[Data items]
========================================================================

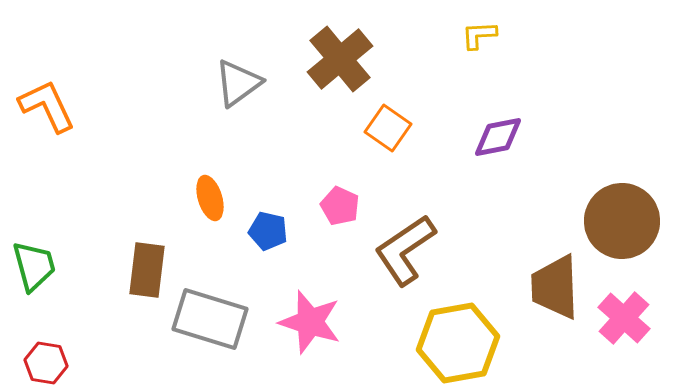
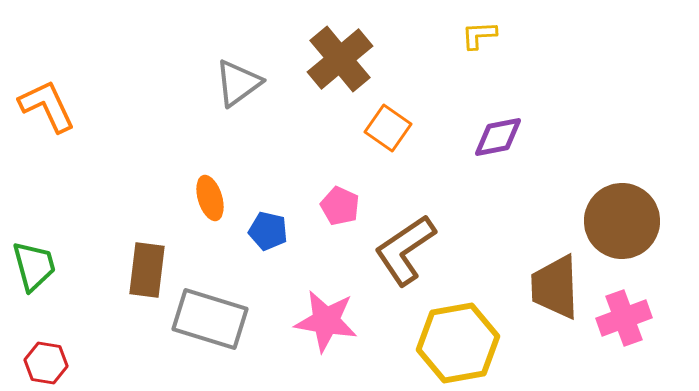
pink cross: rotated 28 degrees clockwise
pink star: moved 16 px right, 1 px up; rotated 8 degrees counterclockwise
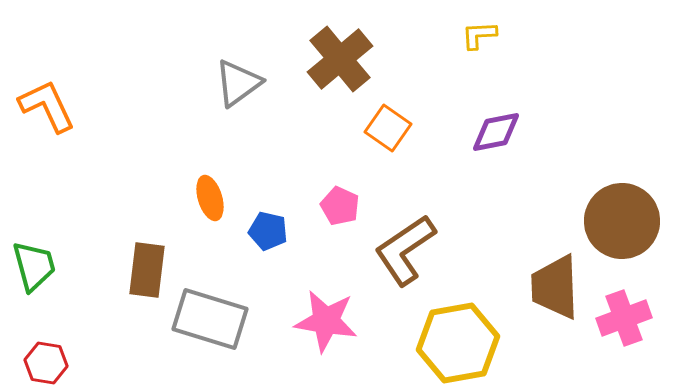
purple diamond: moved 2 px left, 5 px up
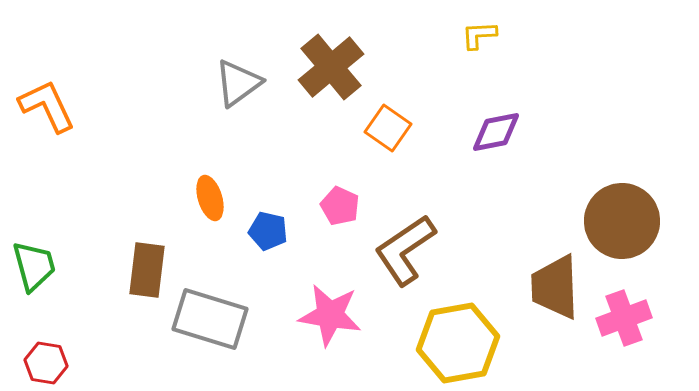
brown cross: moved 9 px left, 8 px down
pink star: moved 4 px right, 6 px up
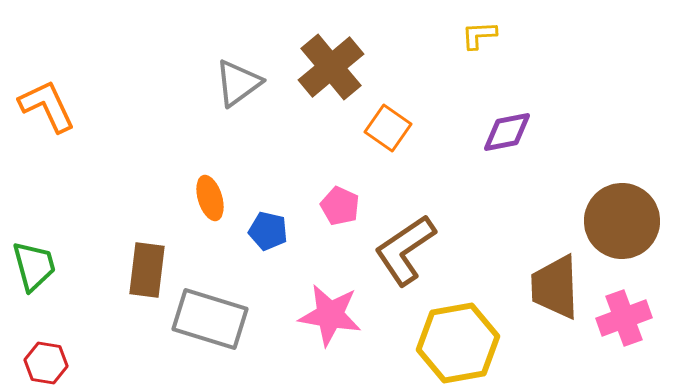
purple diamond: moved 11 px right
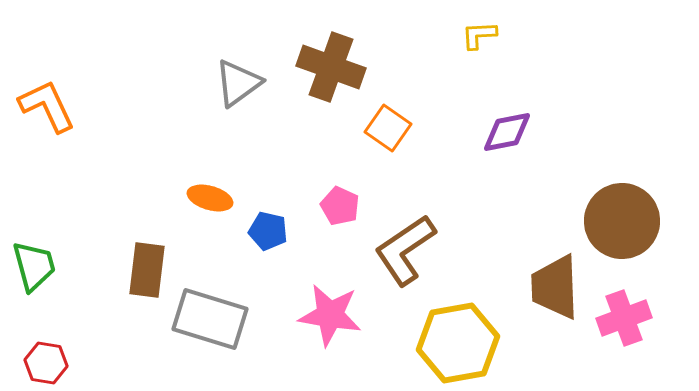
brown cross: rotated 30 degrees counterclockwise
orange ellipse: rotated 57 degrees counterclockwise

========================================================================

__Given task__. Starting at the line with "purple diamond: moved 2 px left, 5 px up" and running through the end of the entries, swap "brown" for "gray" and keep everything else the same. Leave out the picture lines.

__Correct response__.
purple diamond: moved 2 px left, 5 px up
gray cross: moved 9 px left, 8 px down
pink star: moved 4 px right, 6 px up
purple diamond: moved 11 px right
gray cross: rotated 30 degrees counterclockwise
orange ellipse: rotated 57 degrees counterclockwise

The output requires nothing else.